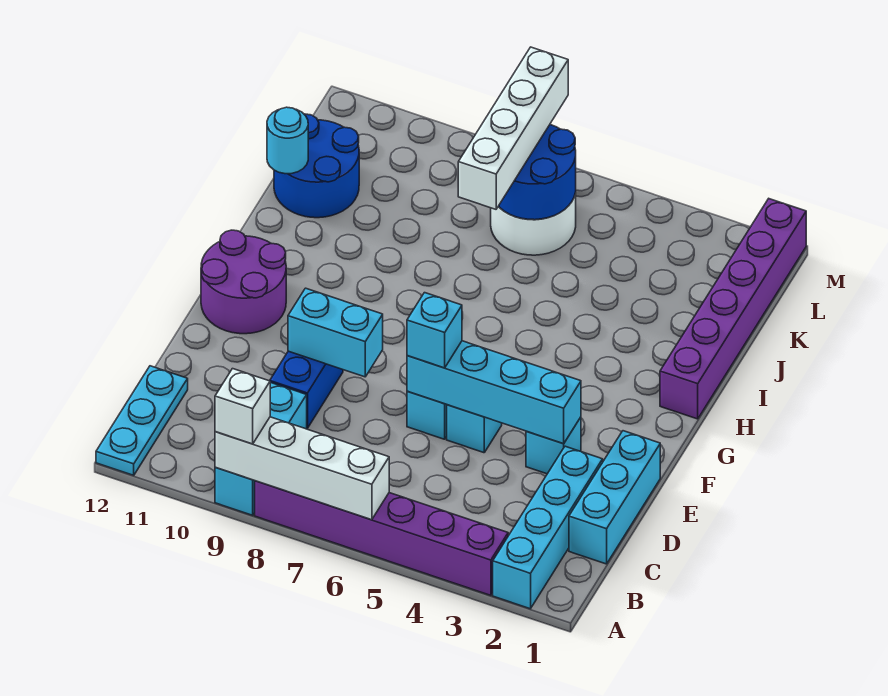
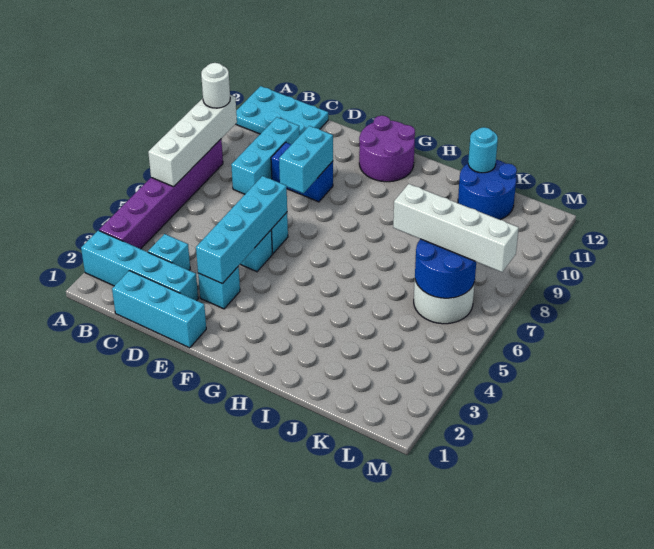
cyan brick A9:C9 level 1 -> cyan brick C8:C10 level 1
white brick A9 level 3 -> white round brick A9 level 3
cyan plate A12:C12 level 1 -> cyan plate A11:C12 level 1
cyan brick E6 level 3 -> cyan brick C3 level 1
purple brick H1:M1 level 1 -> none

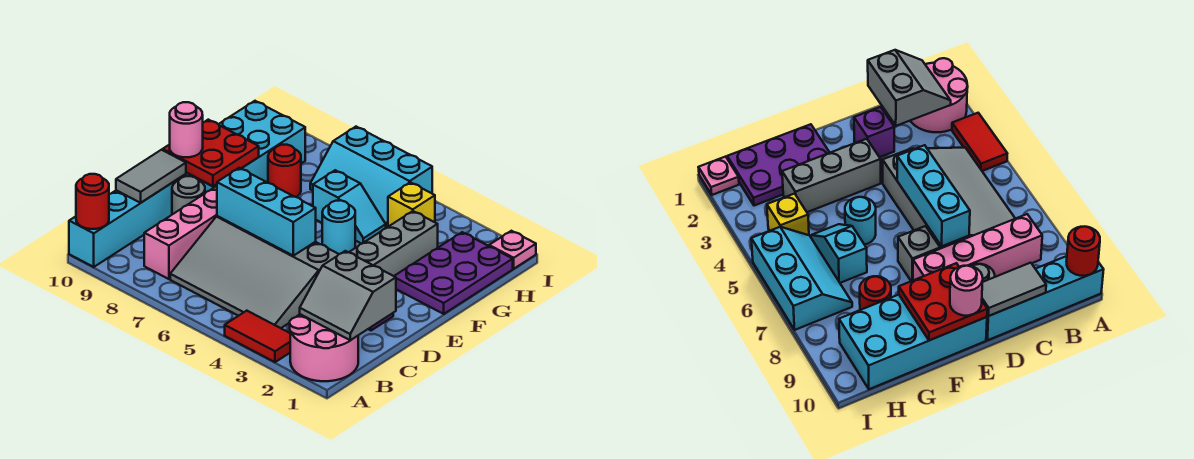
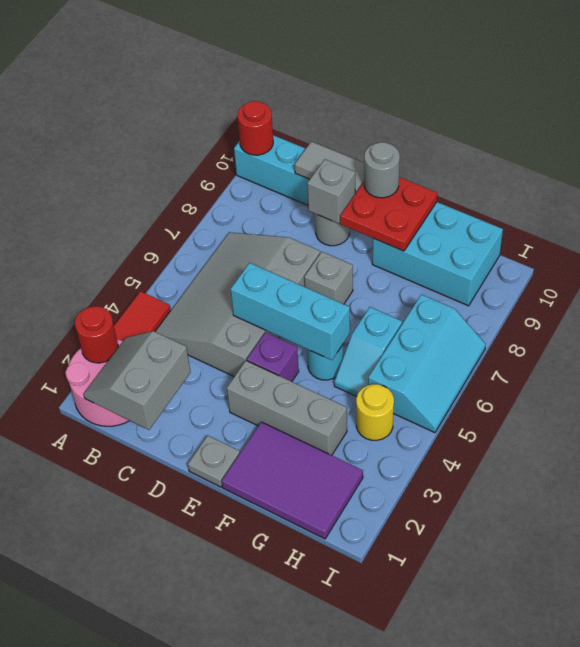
pink brick B8:E8 level 1 -> none
purple brick D2 level 1 -> purple brick E4 level 1
cyan brick D5:D7 level 2 -> cyan brick D5:F5 level 2
none -> grey brick D9 level 2
none -> grey plate E1 level 1
cyan brick E9:H10 level 1 -> cyan brick F9:H10 level 1
pink round brick E10 level 3 -> grey round brick E10 level 3
purple plate F1:H2 level 1 -> purple tile F1:H2 level 1
red round brick G8 level 1 -> red round brick A2 level 2
yellow brick H4 level 1 -> yellow round brick H4 level 1
cyan slope H5:I7 level 1 top I -> cyan slope H5:I7 level 1 top H
pink plate I1 level 1 -> none

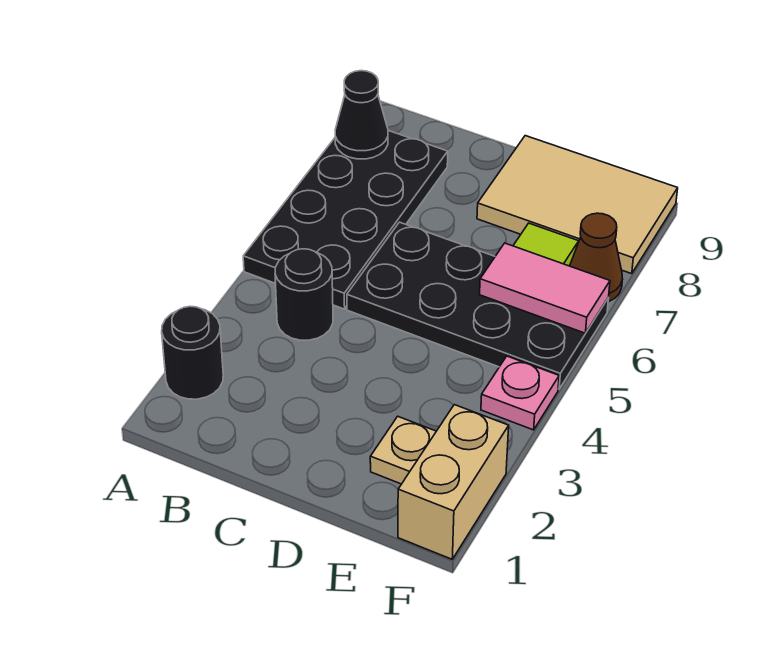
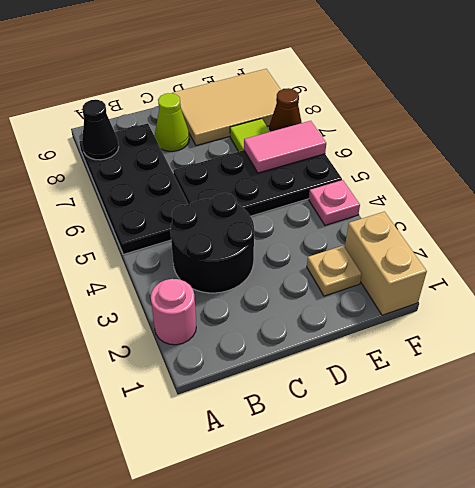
black round brick A2 level 1 -> pink round brick A2 level 1
black round brick B4 level 1 -> black round brick B3:C4 level 1
none -> lime cone C8 level 1

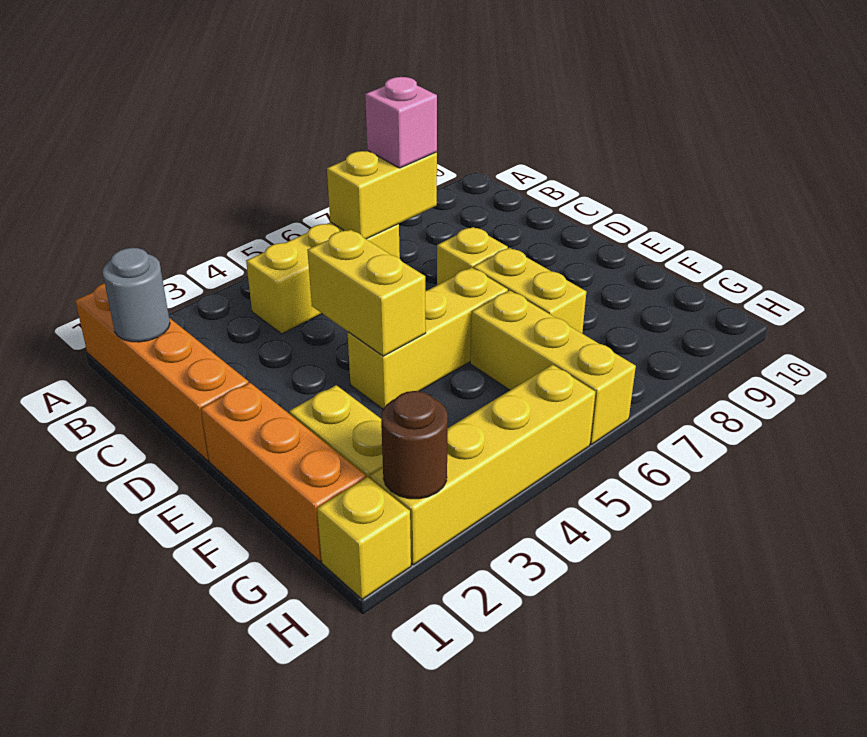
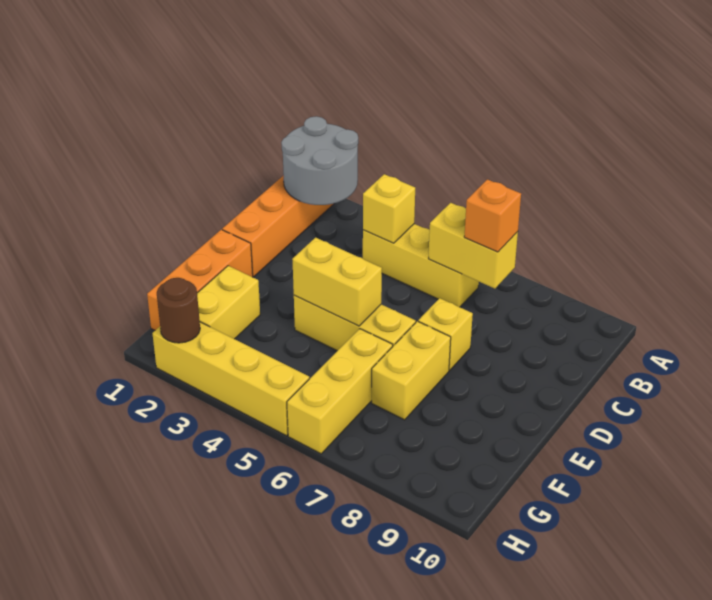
grey round brick B1 level 2 -> grey round brick A1:B2 level 2
pink brick B7 level 3 -> orange brick B7 level 3
yellow brick D4:E4 level 2 -> yellow brick E4:E5 level 2
yellow brick H1 level 1 -> yellow brick B4 level 2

§

## What is needed
Pull every line containing the word "pink" out of the listing.

## Response box
pink brick B8:E8 level 1 -> none
pink round brick E10 level 3 -> grey round brick E10 level 3
pink plate I1 level 1 -> none
black round brick A2 level 1 -> pink round brick A2 level 1
pink brick B7 level 3 -> orange brick B7 level 3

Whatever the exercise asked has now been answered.